INPUT RECORDS →
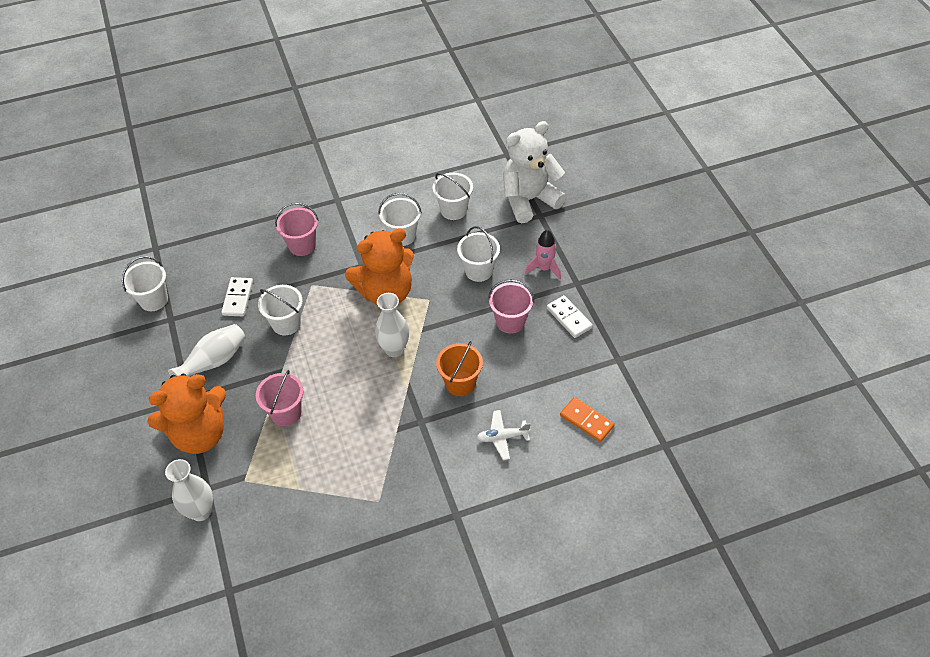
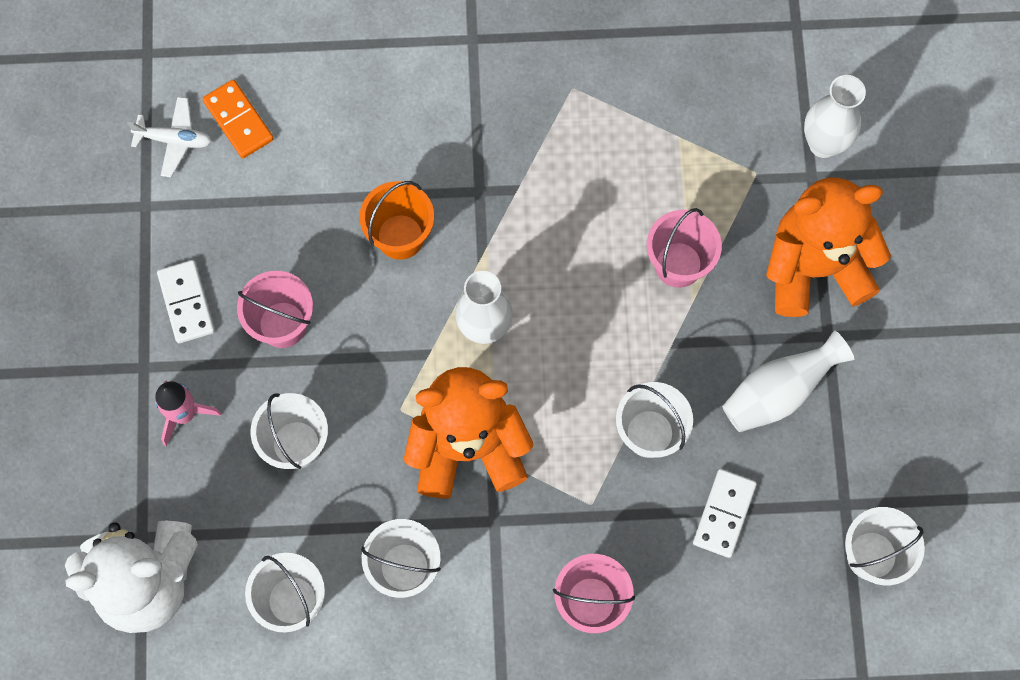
camera: 165 degrees left, 20 degrees up
(502, 437) = (369, 131): white plane -> white plane (174, 140)

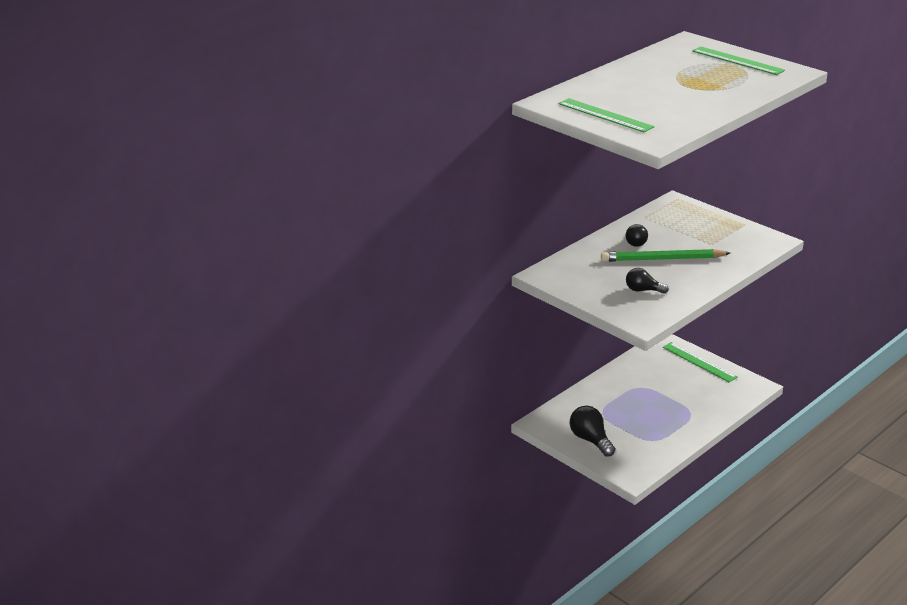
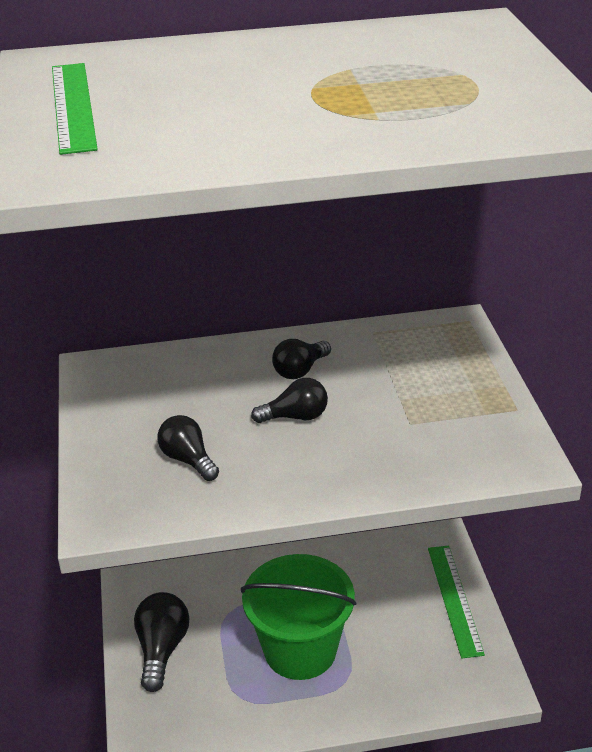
camera: 35 degrees right, 5 degrees up
(655, 411) = (300, 650): none -> green bucket
(662, 259) = (295, 417): green pencil -> black light bulb
(737, 61) = (495, 76): green ruler -> none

WORK TO BE COMPLETED → Transcribe the preceding listing in its entirety and with exact wording, leaving out pictures.

TASK RESPONSE →
camera: 165 degrees left, 20 degrees up
(502, 437) = (369, 131): white plane -> white plane (174, 140)

camera: 35 degrees right, 5 degrees up
(655, 411) = (300, 650): none -> green bucket
(662, 259) = (295, 417): green pencil -> black light bulb
(737, 61) = (495, 76): green ruler -> none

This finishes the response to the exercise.